- **Exercise directions**
Exactly repeat the line that contains "Find anything that", then every line after it up to and including the final line.

━━━━━━━━

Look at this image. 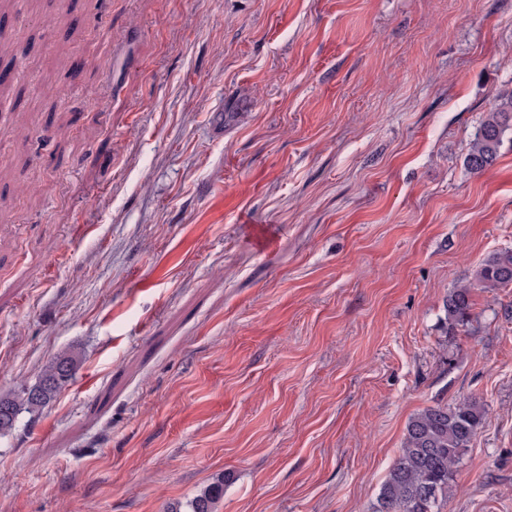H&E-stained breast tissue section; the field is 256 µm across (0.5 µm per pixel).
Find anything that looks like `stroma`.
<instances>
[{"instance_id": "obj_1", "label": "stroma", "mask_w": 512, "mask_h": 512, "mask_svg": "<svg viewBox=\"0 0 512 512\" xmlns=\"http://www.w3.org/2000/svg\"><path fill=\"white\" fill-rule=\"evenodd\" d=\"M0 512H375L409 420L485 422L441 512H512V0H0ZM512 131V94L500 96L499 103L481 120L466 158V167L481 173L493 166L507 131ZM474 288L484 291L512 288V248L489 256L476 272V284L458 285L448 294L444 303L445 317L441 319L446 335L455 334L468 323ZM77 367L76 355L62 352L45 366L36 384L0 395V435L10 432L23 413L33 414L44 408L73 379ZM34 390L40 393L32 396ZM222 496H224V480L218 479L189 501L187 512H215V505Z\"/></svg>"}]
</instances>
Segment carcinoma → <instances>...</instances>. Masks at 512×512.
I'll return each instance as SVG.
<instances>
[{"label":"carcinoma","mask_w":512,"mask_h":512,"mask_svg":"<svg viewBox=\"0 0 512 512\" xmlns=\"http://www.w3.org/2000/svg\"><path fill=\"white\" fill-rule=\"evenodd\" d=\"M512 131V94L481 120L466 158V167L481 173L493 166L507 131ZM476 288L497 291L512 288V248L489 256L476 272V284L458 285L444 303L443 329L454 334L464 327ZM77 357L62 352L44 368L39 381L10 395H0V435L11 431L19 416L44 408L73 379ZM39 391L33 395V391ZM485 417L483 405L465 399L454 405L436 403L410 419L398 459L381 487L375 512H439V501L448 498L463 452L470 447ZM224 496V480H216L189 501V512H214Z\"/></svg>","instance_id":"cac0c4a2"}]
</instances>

━━━━━━━━

- **Reply to the exercise**
Find anything that looks like `stroma`.
<instances>
[{"instance_id": "obj_1", "label": "stroma", "mask_w": 512, "mask_h": 512, "mask_svg": "<svg viewBox=\"0 0 512 512\" xmlns=\"http://www.w3.org/2000/svg\"><path fill=\"white\" fill-rule=\"evenodd\" d=\"M0 512H375L409 420L485 422L441 512H512V0H0ZM512 131V94L500 96L499 103L481 120L466 158V167L481 173L493 166L507 131ZM474 288L484 291L512 288V248L489 256L476 272V284L458 285L448 294L444 303L445 317L441 319L446 335L455 334L468 323ZM77 367L76 355L62 352L45 366L36 384L0 395V435L10 432L23 413L33 414L44 408L73 379ZM34 390L40 393L32 396ZM222 496H224V480L218 479L189 501L187 512H215V505Z\"/></svg>"}]
</instances>
Segment carcinoma → <instances>...</instances>. Masks at 512×512.
I'll return each instance as SVG.
<instances>
[{"label":"carcinoma","mask_w":512,"mask_h":512,"mask_svg":"<svg viewBox=\"0 0 512 512\" xmlns=\"http://www.w3.org/2000/svg\"><path fill=\"white\" fill-rule=\"evenodd\" d=\"M512 131V94L481 120L466 158V167L481 173L493 166L507 131ZM476 288L497 291L512 288V248L489 256L476 272V284L458 285L444 303L443 329L454 334L464 327ZM77 357L62 352L44 368L39 381L10 395H0V435L11 431L19 416L44 408L73 379ZM39 391L33 395V391ZM485 417L483 405L465 399L454 405L436 403L410 419L398 459L381 487L375 512H439V501L448 498L463 452L470 447ZM224 496V480H216L189 501V512H214Z\"/></svg>","instance_id":"cac0c4a2"}]
</instances>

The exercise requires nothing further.